== ASSIGNED TASK ==
The answer must be every line from the entries below that contains "apple".

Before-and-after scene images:
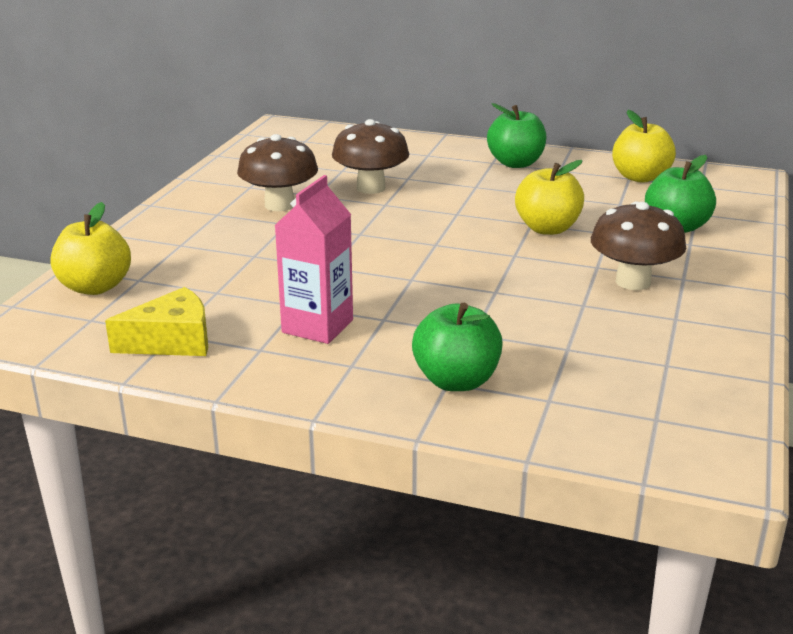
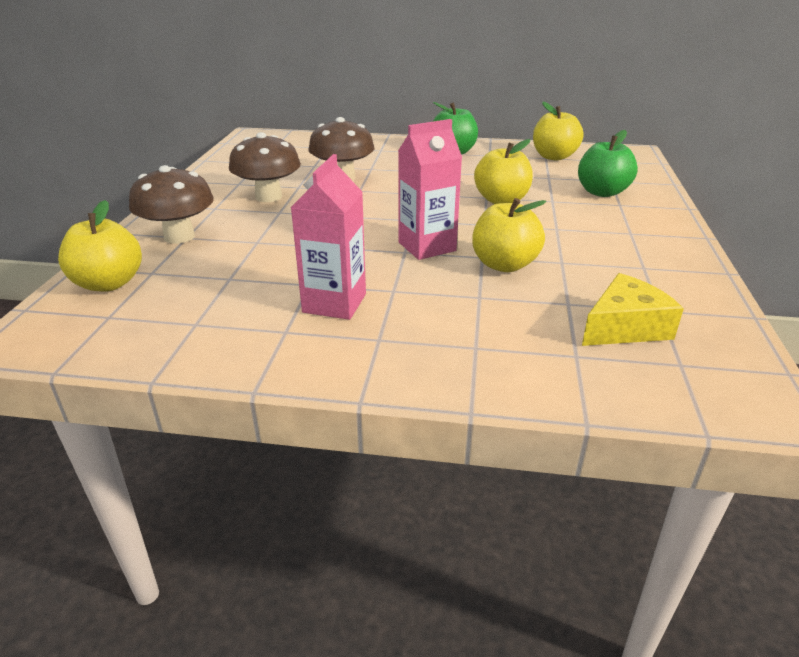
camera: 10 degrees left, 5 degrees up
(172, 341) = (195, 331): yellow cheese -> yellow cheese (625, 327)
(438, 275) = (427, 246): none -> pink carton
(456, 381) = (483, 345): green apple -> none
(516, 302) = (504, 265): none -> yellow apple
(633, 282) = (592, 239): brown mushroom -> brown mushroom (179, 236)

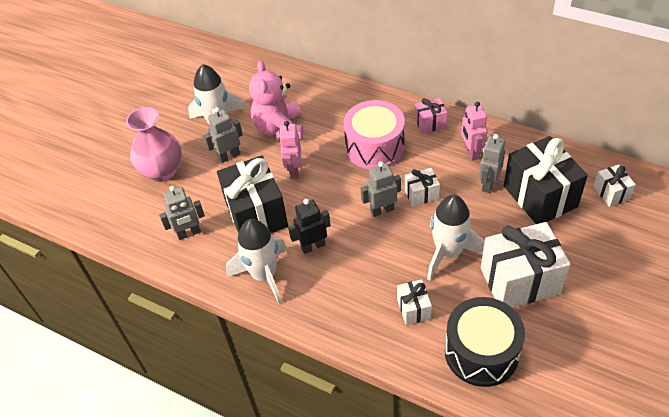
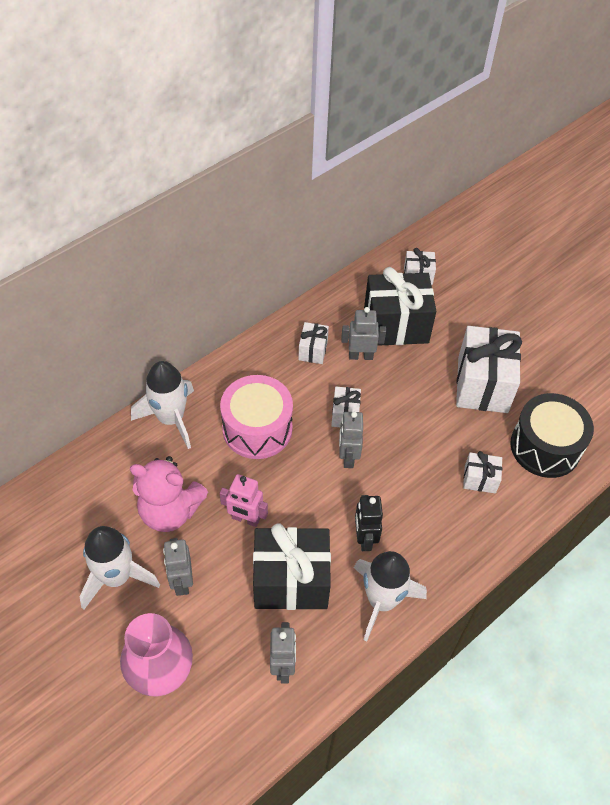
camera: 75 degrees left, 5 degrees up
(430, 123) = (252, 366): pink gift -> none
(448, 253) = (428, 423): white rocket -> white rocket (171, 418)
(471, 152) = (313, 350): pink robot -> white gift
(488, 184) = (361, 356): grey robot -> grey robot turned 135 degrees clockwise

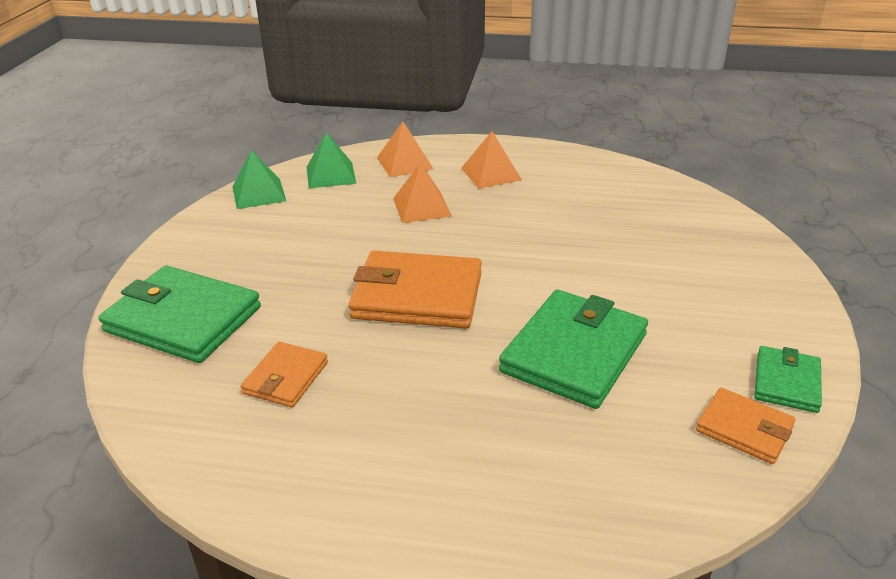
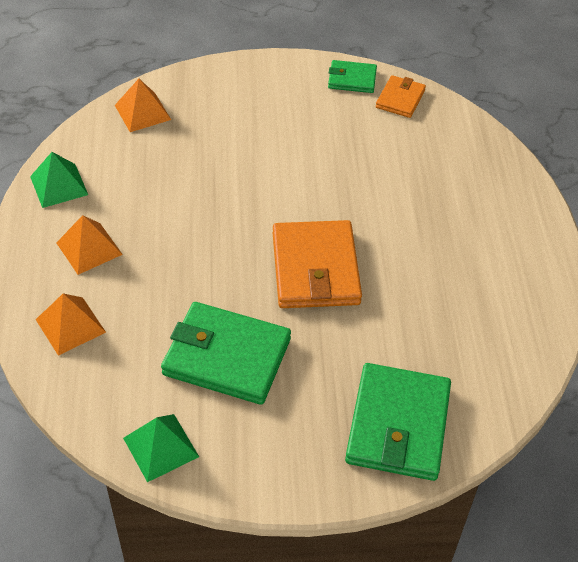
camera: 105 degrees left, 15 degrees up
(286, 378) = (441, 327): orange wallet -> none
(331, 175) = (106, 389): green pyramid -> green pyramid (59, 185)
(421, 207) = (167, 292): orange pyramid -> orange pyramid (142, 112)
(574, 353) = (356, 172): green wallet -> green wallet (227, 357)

== EXERCISE RESULT ==
(456, 381) = (483, 345): green apple -> none
(516, 302) = (504, 265): none -> yellow apple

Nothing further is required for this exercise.